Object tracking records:
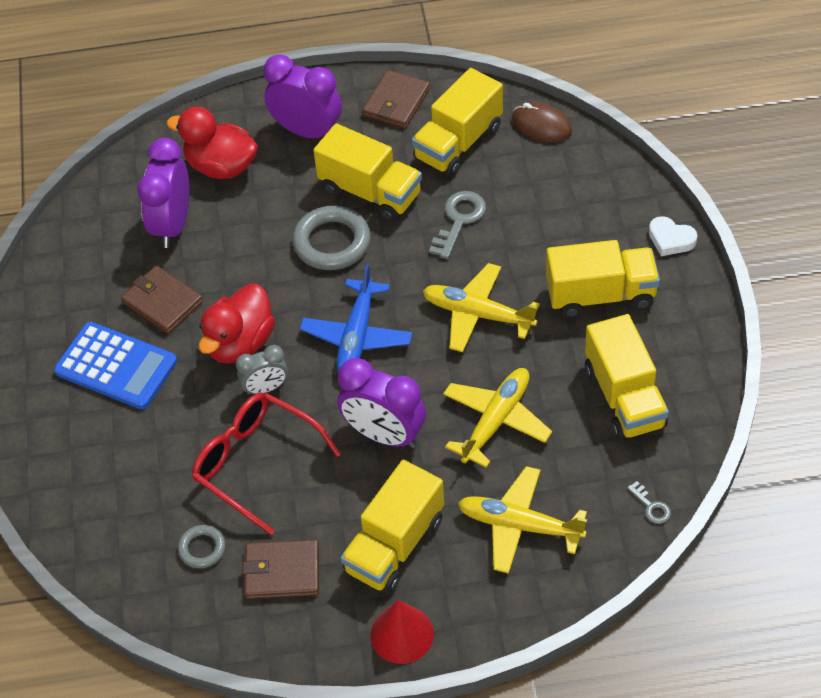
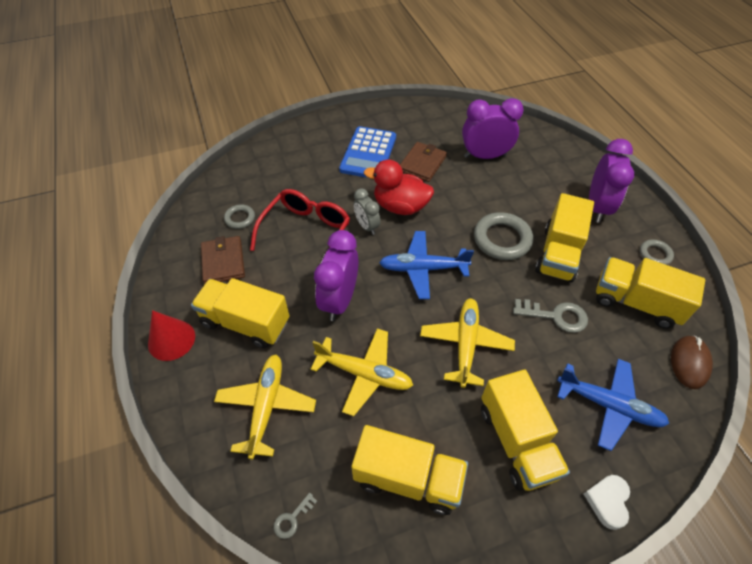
camera: 75 degrees right, 0 degrees up
(221, 166) = (543, 169): red duck -> none
(396, 102) = (655, 254): brown wallet -> grey ring
(576, 207) = (609, 405): none -> blue plane
(624, 397) = (408, 478): yellow truck -> yellow truck turned 135 degrees counterclockwise

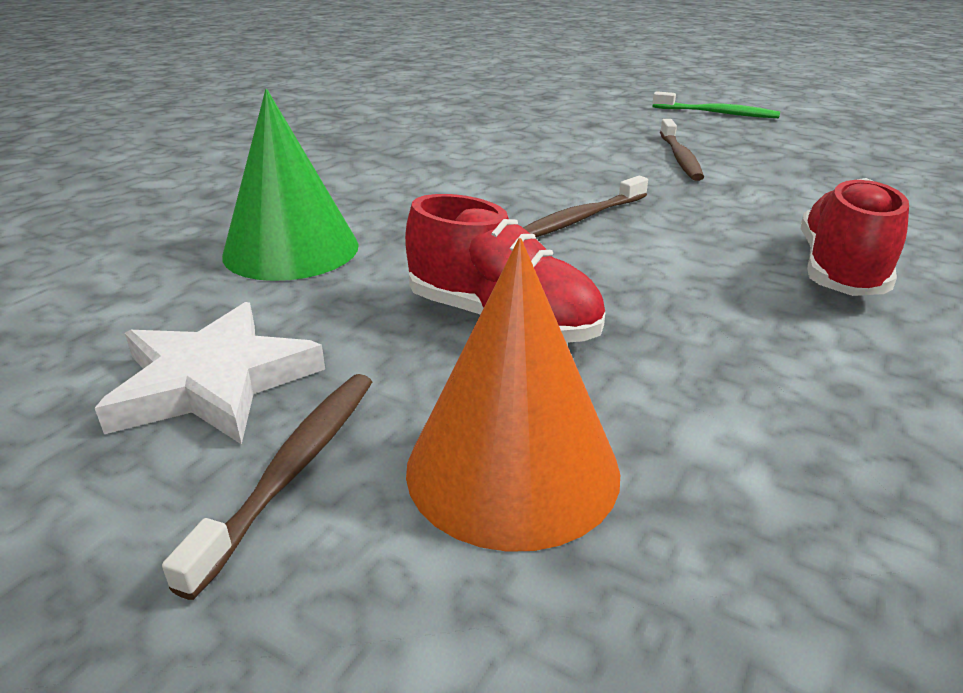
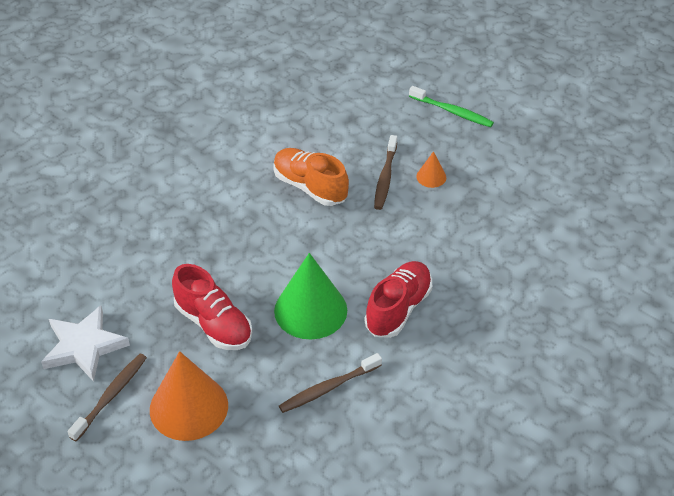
camera: 10 degrees right, 15 degrees up
(291, 250) = (125, 253): green cone -> green cone (310, 310)
(576, 171) = (310, 187): none -> orange shoe
(580, 219) = (288, 243): brown toothbrush -> brown toothbrush (328, 388)
(743, 153) = (431, 177): none -> orange cone

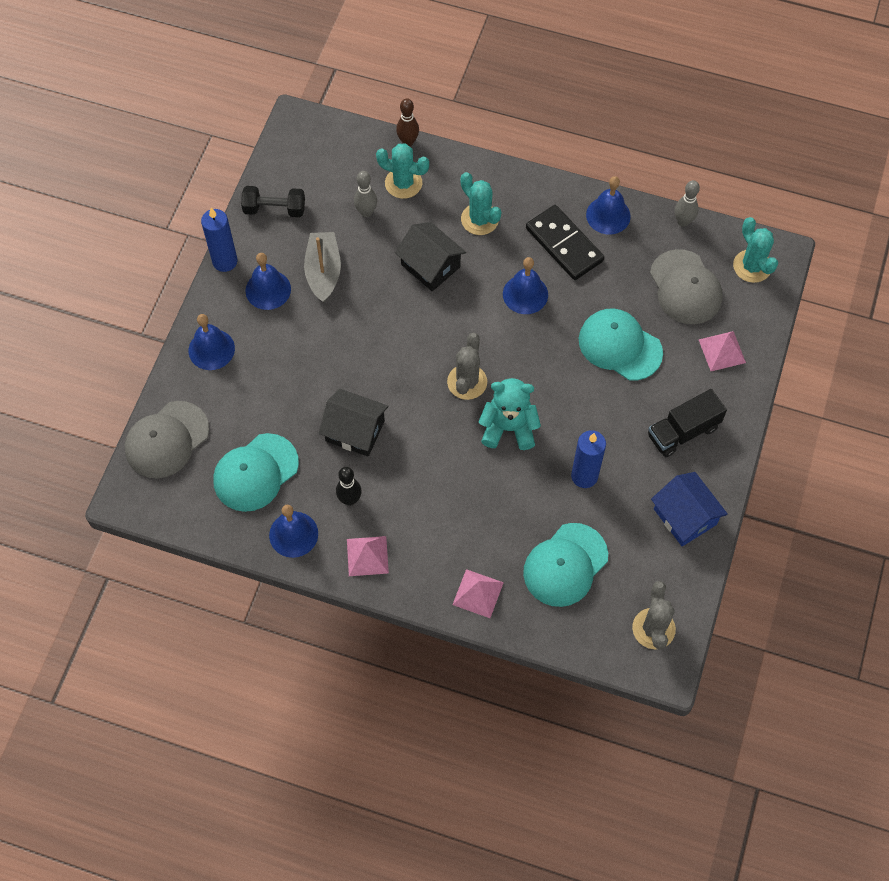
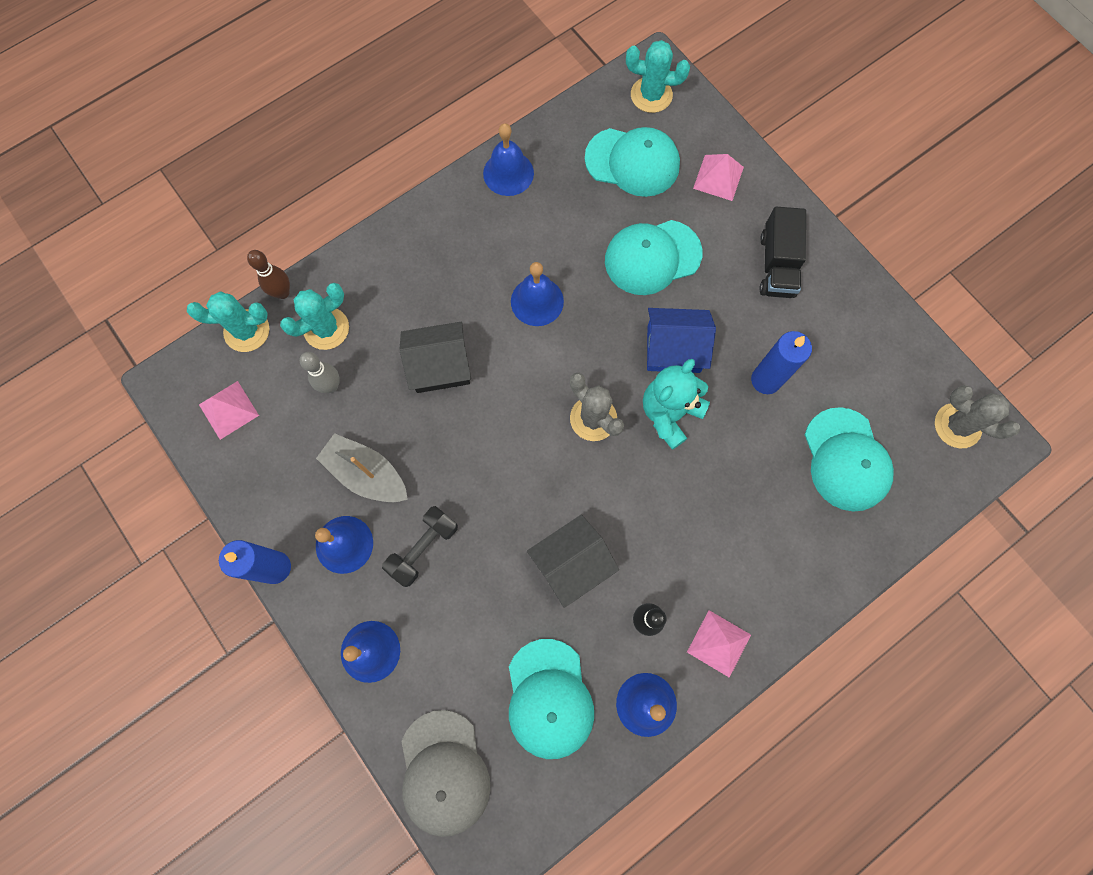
camera: 55 degrees left, 10 degrees up
(274, 209) = (253, 474): black dumbbell -> black dumbbell (423, 548)
(478, 593) = (826, 561): pink pyramid -> pink pyramid (228, 410)
(479, 219) = (424, 286): turquoise cactus -> turquoise cactus (247, 331)
(564, 245) = (510, 231): black domino -> none
(683, 221) = (563, 117): grey bowling pin -> none
(685, 287) = (632, 162): grey cap -> turquoise cap
(685, 517) = (863, 322): blue house -> blue house (673, 349)

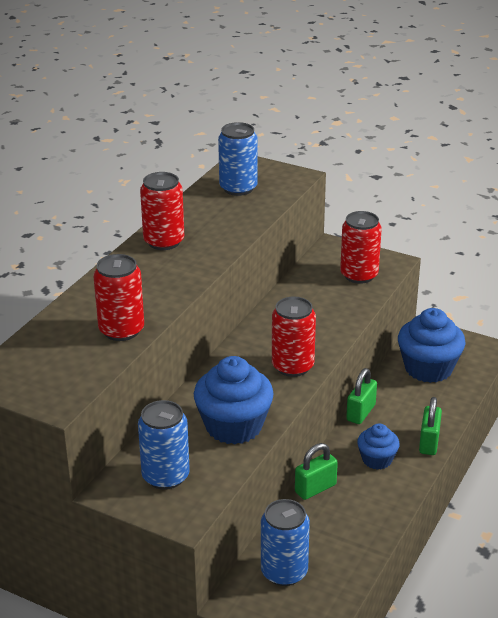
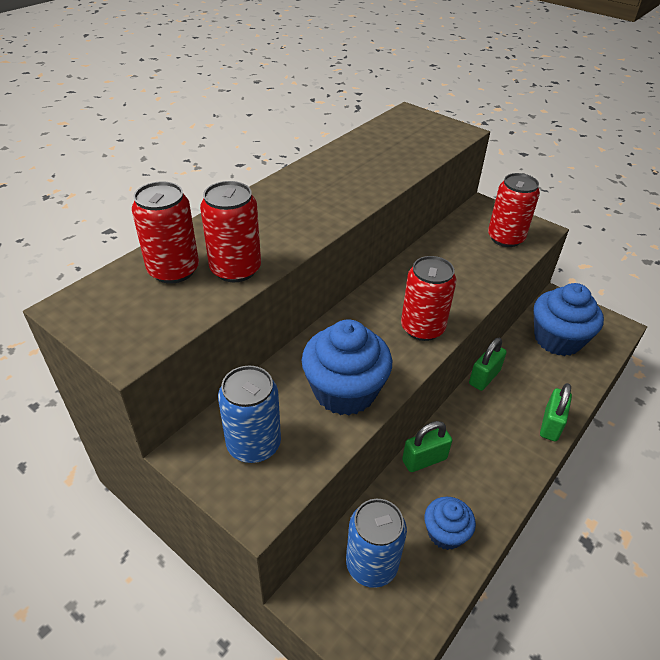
camera: 10 degrees right, 10 degrees up
(164, 241) = (313, 178): red can -> red can (173, 270)
(238, 188) = (401, 135): blue can -> none
(377, 459) = (494, 435): blue cupcake -> blue cupcake (445, 533)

• **Required work**
None of the pictures should appear; repeat the records exactly otherwise.

• **Result for this task**
camera: 75 degrees right, 0 degrees up
(221, 166) = (543, 169): red duck -> none
(396, 102) = (655, 254): brown wallet -> grey ring
(576, 207) = (609, 405): none -> blue plane
(624, 397) = (408, 478): yellow truck -> yellow truck turned 135 degrees counterclockwise

camera: 10 degrees right, 15 degrees up
(291, 250) = (125, 253): green cone -> green cone (310, 310)
(576, 171) = (310, 187): none -> orange shoe
(580, 219) = (288, 243): brown toothbrush -> brown toothbrush (328, 388)
(743, 153) = (431, 177): none -> orange cone

camera: 55 degrees left, 10 degrees up
(274, 209) = (253, 474): black dumbbell -> black dumbbell (423, 548)
(478, 593) = (826, 561): pink pyramid -> pink pyramid (228, 410)
(479, 219) = (424, 286): turquoise cactus -> turquoise cactus (247, 331)
(564, 245) = (510, 231): black domino -> none
(683, 221) = (563, 117): grey bowling pin -> none
(685, 287) = (632, 162): grey cap -> turquoise cap
(685, 517) = (863, 322): blue house -> blue house (673, 349)

camera: 10 degrees right, 10 degrees up
(164, 241) = (313, 178): red can -> red can (173, 270)
(238, 188) = (401, 135): blue can -> none
(377, 459) = (494, 435): blue cupcake -> blue cupcake (445, 533)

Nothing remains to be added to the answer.